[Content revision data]
──────────
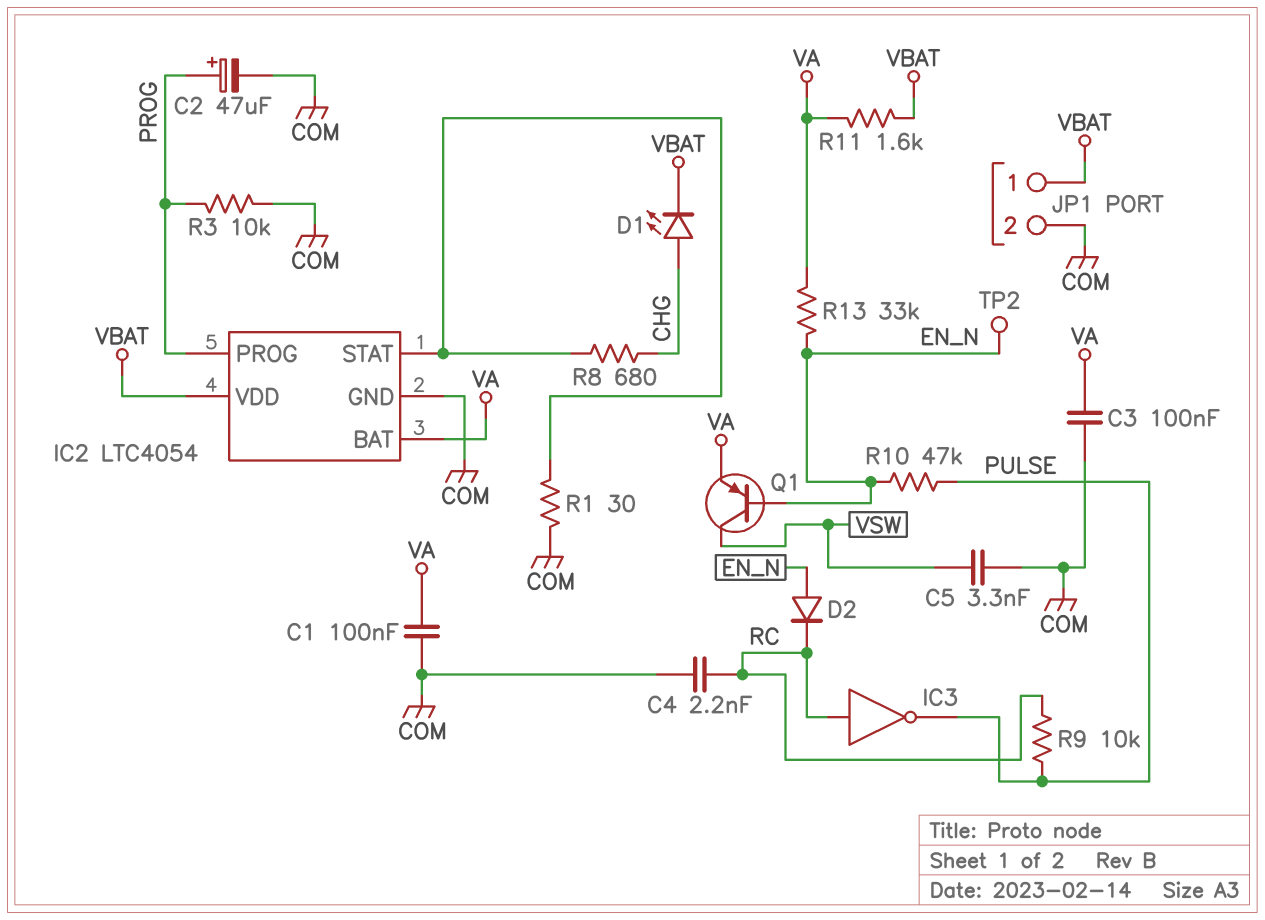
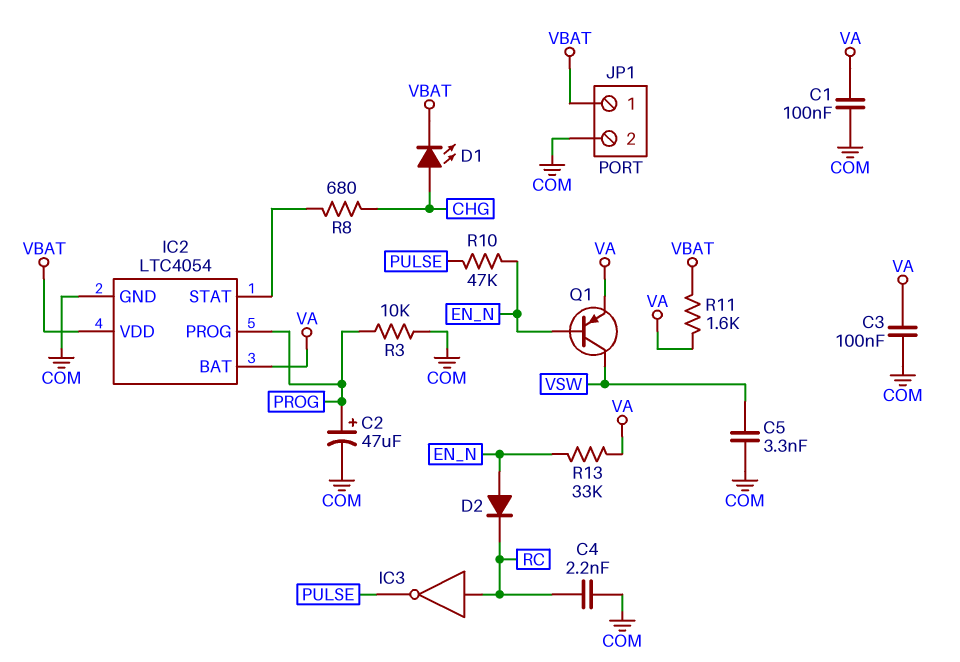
R1: 30 (COM, IC2/STAT) -> none
R9: 10k (PULSE, RC) -> none
TP2: test point (EN_N) -> none

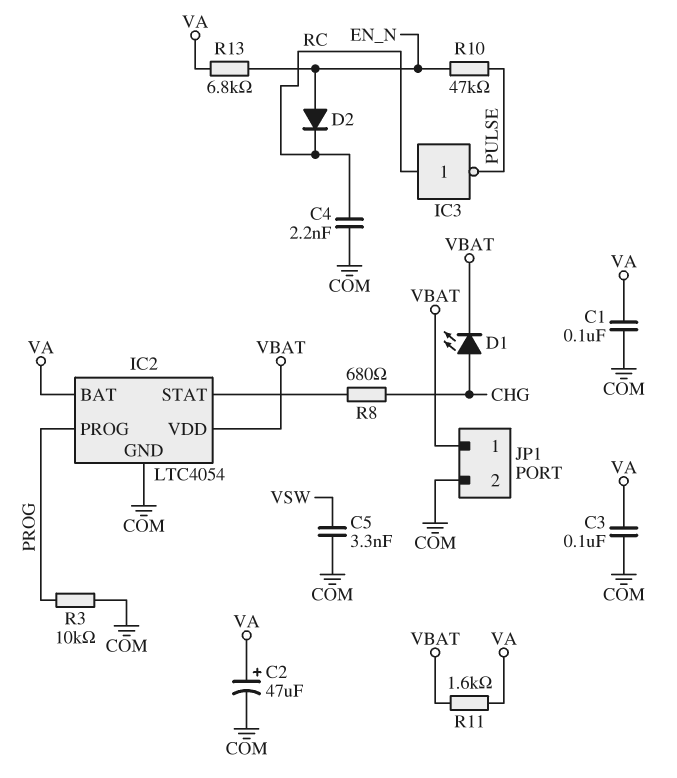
C2: 47uF (plus PROG, minus COM) -> 47uF (plus VA, minus COM)
Q1: PNP (B EN_N, C VSW, E VA) -> none
R13: 33k (EN_N, VA) -> 6.8k (EN_N, VA)

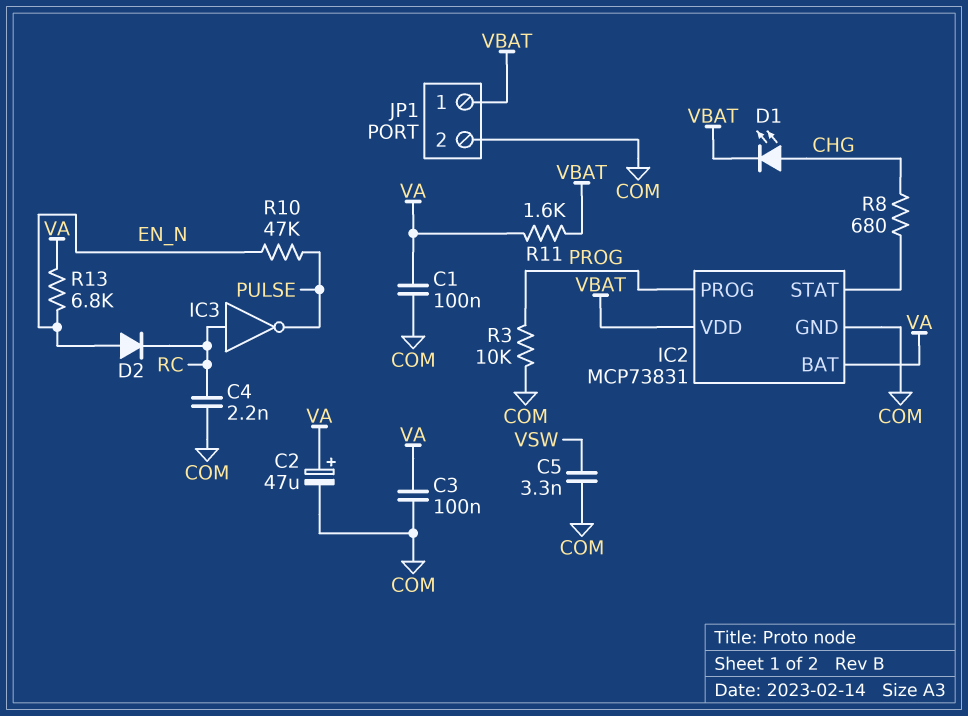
IC2: LTC4054 -> MCP73831

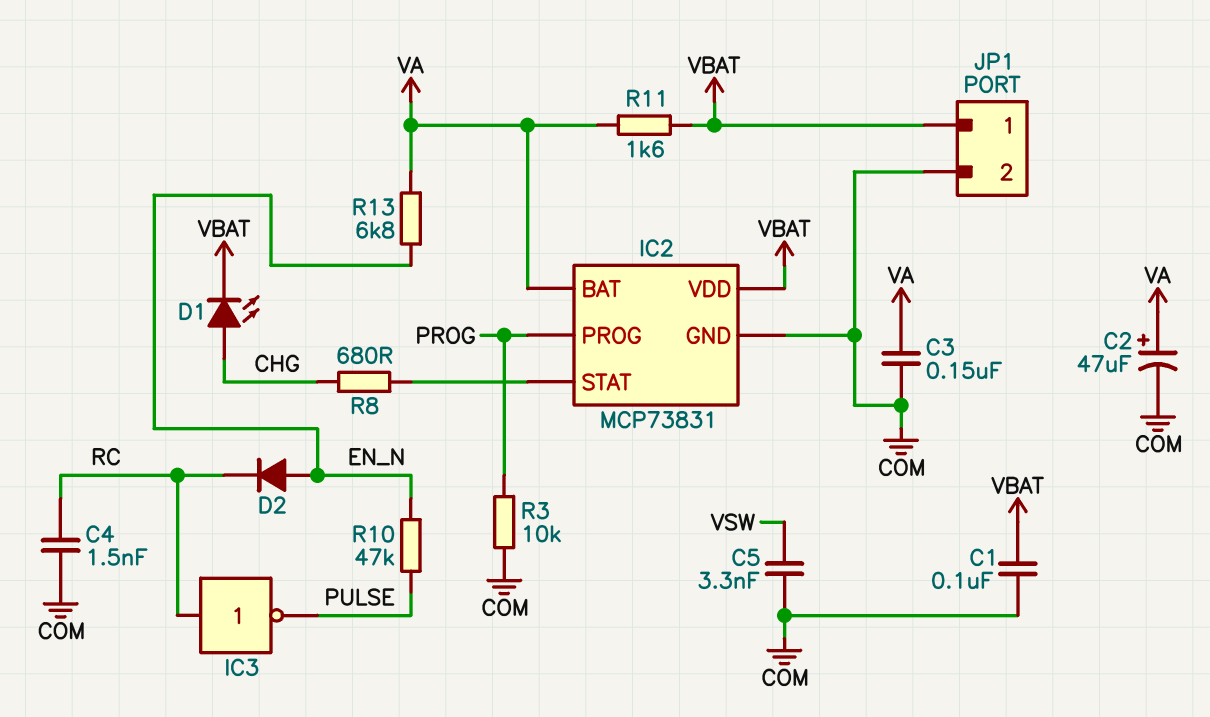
C1: 100nF (COM, VA) -> 100nF (COM, VBAT)
C3: 100nF (COM, VA) -> 150nF (COM, VA)
C4: 2.2nF (COM, RC) -> 1.5nF (COM, RC)

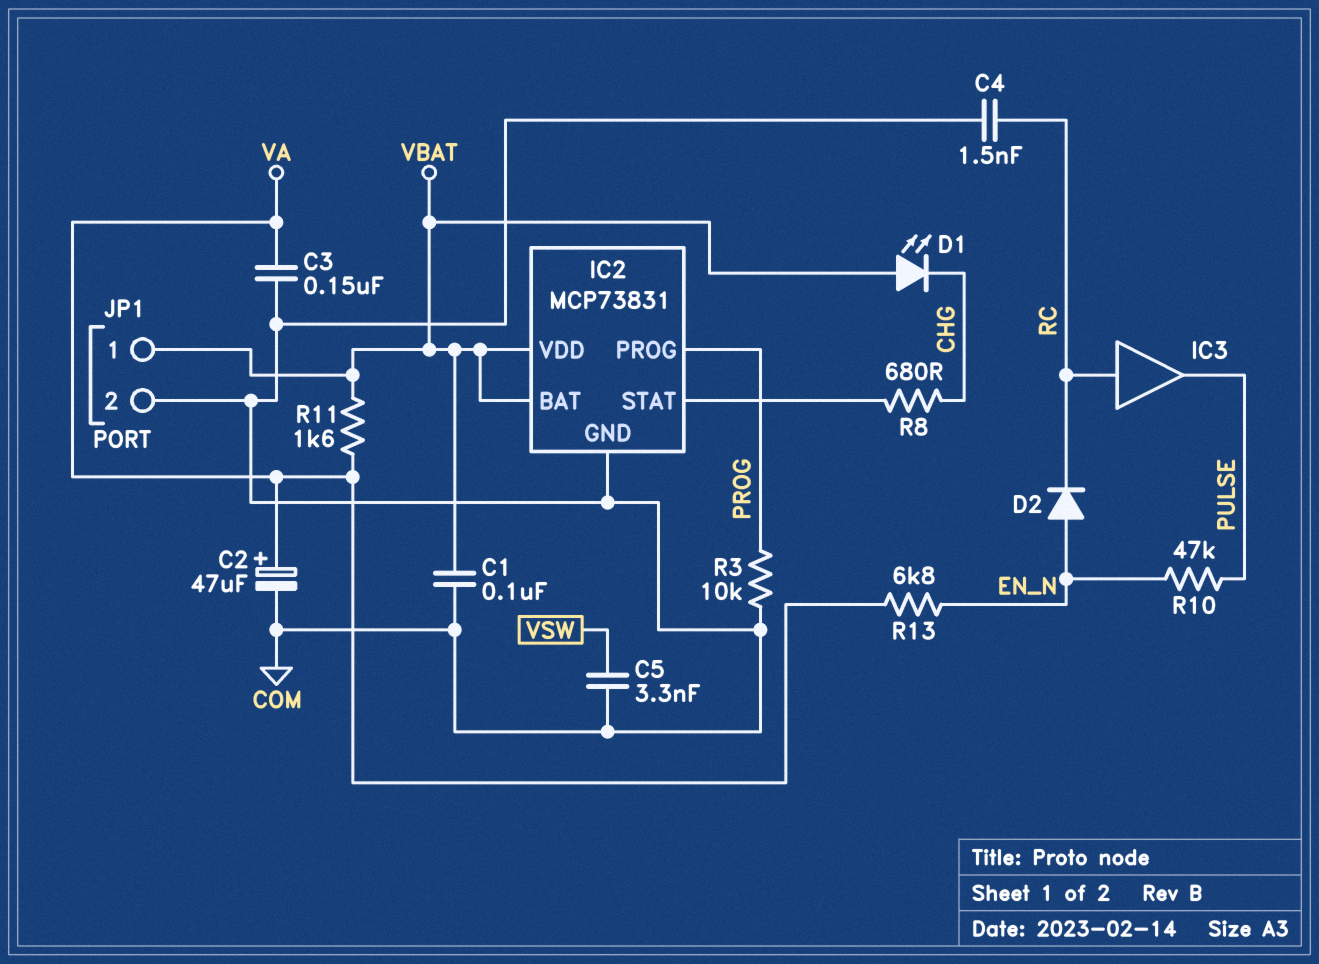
D1: LED (A CHG, K VBAT) -> LED (A VBAT, K CHG)
IC2 pin BAT: VA -> VBAT
IC3: NOT (in RC, out PULSE) -> buffer (in RC, out PULSE)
──────────
_What you need to do_
Search the records above for the string "PULSE" and copy each line that holds it.

_Task answer_
R9: 10k (PULSE, RC) -> none
IC3: NOT (in RC, out PULSE) -> buffer (in RC, out PULSE)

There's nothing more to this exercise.